-- Extracted material follows --
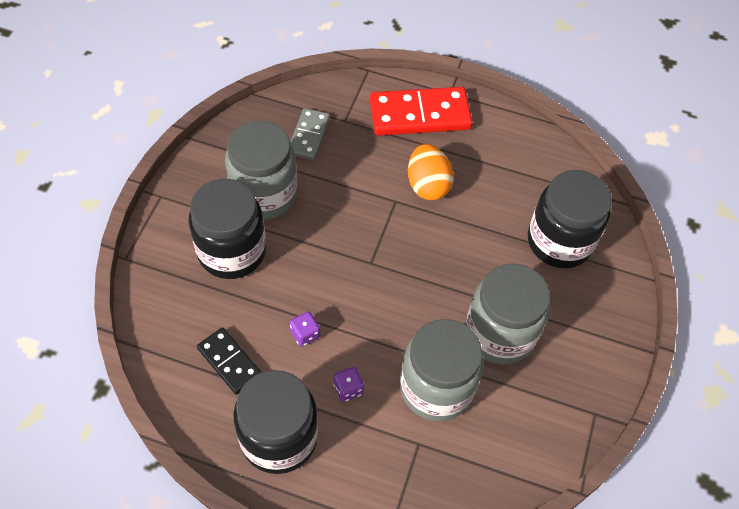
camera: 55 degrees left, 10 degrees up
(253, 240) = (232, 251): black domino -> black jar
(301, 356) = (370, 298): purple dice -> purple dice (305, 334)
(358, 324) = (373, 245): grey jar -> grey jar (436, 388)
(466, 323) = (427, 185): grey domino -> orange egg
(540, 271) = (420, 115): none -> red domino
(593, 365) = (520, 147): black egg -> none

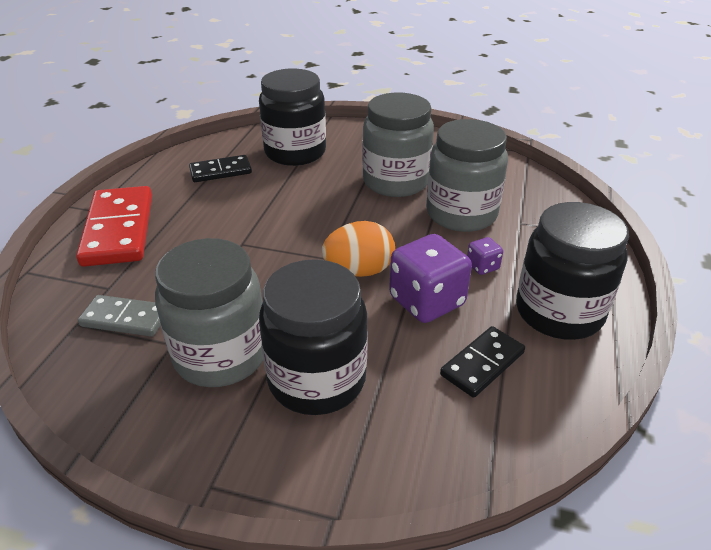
camera: 90 degrees left, 20 degrees down
(305, 334) = (427, 301): purple dice -> purple dice, size x2.12
(427, 185) = (222, 222): orange egg -> orange egg (359, 271)
(517, 178) = (220, 171): none -> black domino

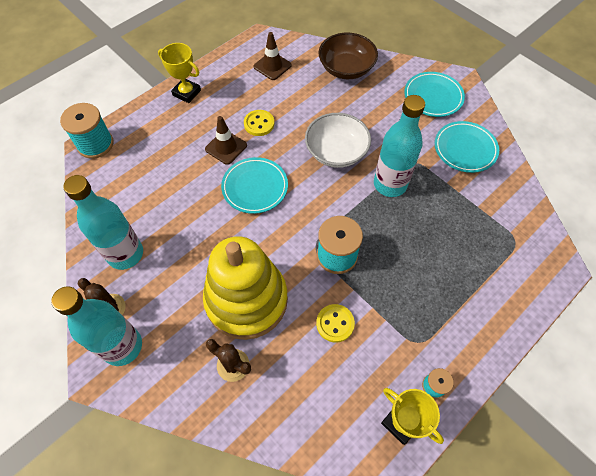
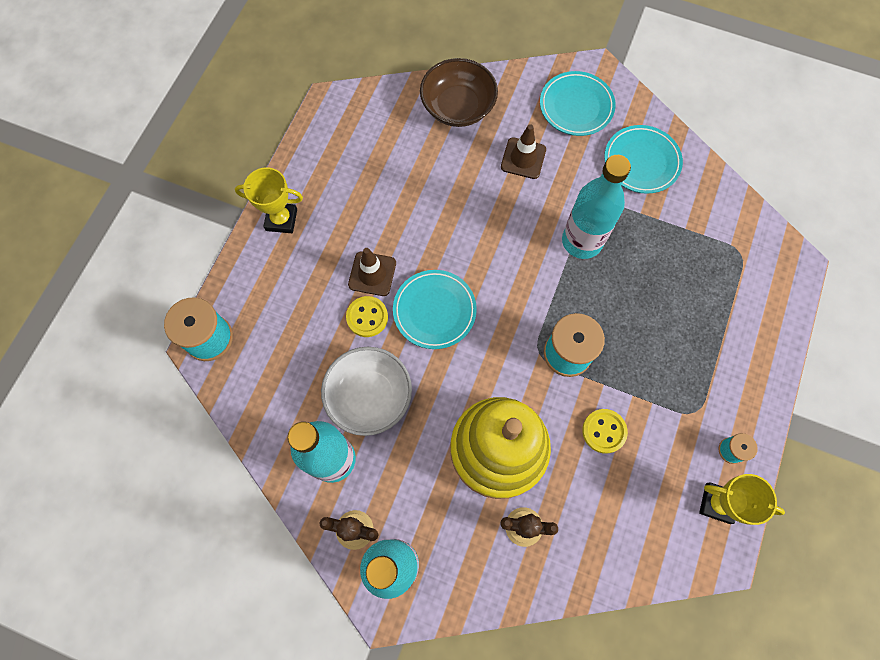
camera: 25 degrees left, 10 degrees up
(259, 124) = (394, 226): yellow button -> yellow button (367, 317)
(272, 66) = (367, 139): brown traffic cone -> brown traffic cone (523, 158)
(336, 152) = (502, 225): white bowl -> white bowl (369, 396)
-- Extracted material concluded --
- **Work order**
Check each line of the entries above for the string "purple", and return those that contain it.

- **Response to the task**
(301, 356) = (370, 298): purple dice -> purple dice (305, 334)
(305, 334) = (427, 301): purple dice -> purple dice, size x2.12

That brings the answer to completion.